Scene comparison data.

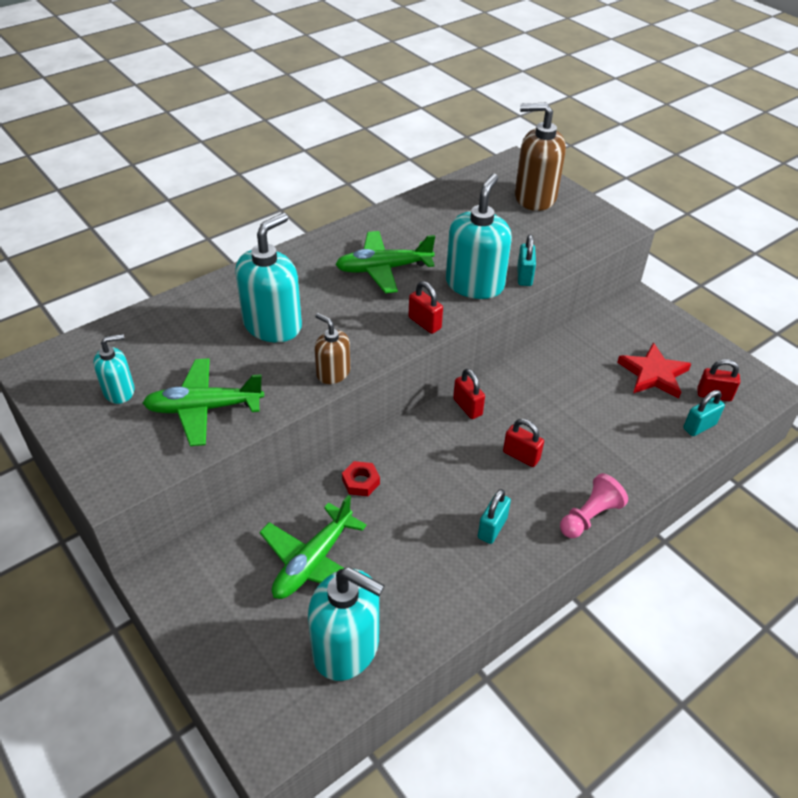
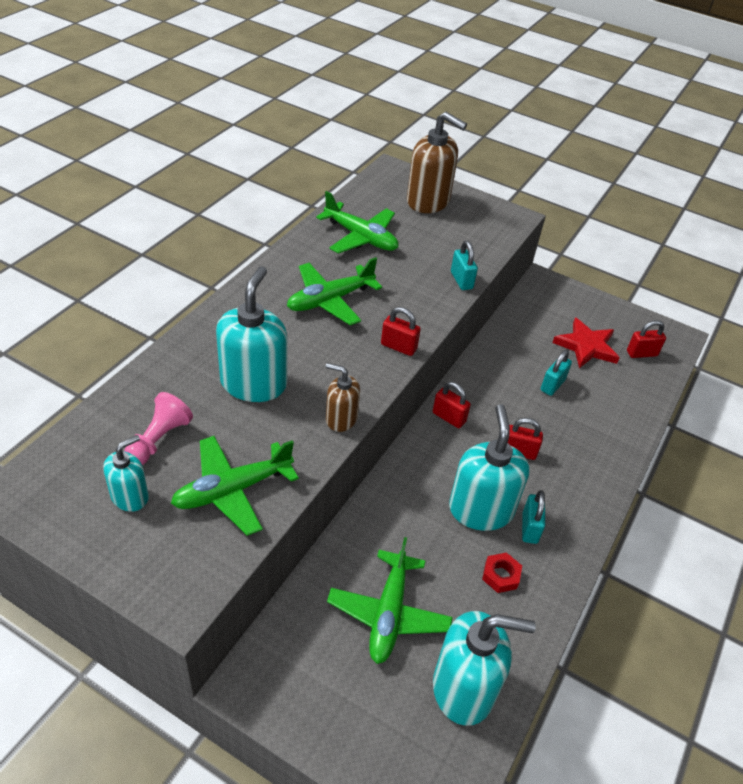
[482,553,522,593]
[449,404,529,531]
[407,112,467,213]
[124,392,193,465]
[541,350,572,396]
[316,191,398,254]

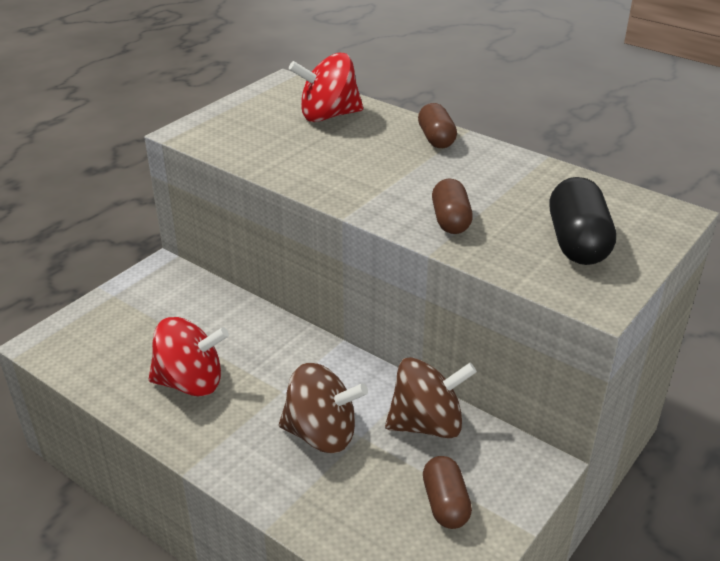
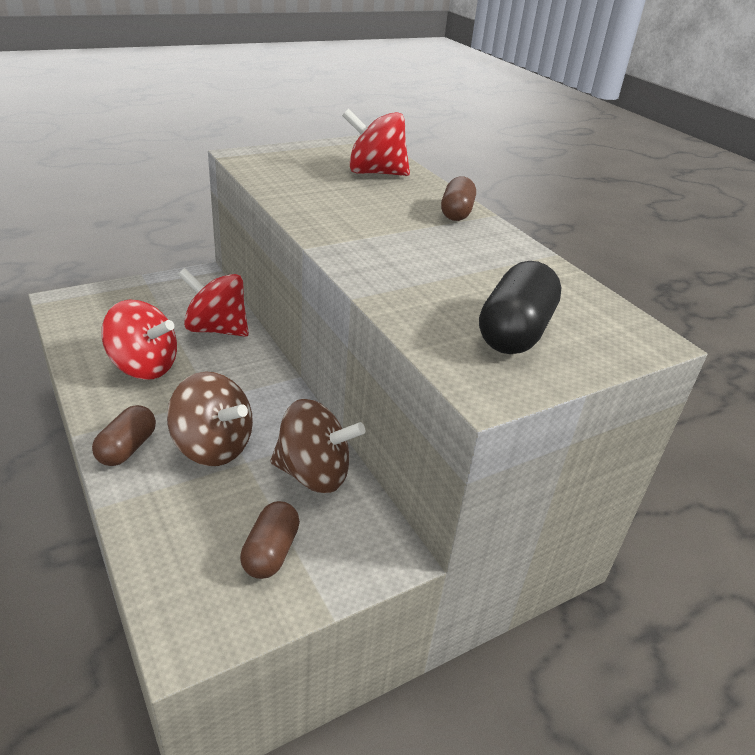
[92,405,156,466]
[178,268,249,337]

EXERCISE REQUIREMENTS.
Could you print all the entries exactly as they stand, with the pictures left out?

EXERCISE SOLUTION.
[482,553,522,593]
[449,404,529,531]
[407,112,467,213]
[124,392,193,465]
[541,350,572,396]
[316,191,398,254]

[92,405,156,466]
[178,268,249,337]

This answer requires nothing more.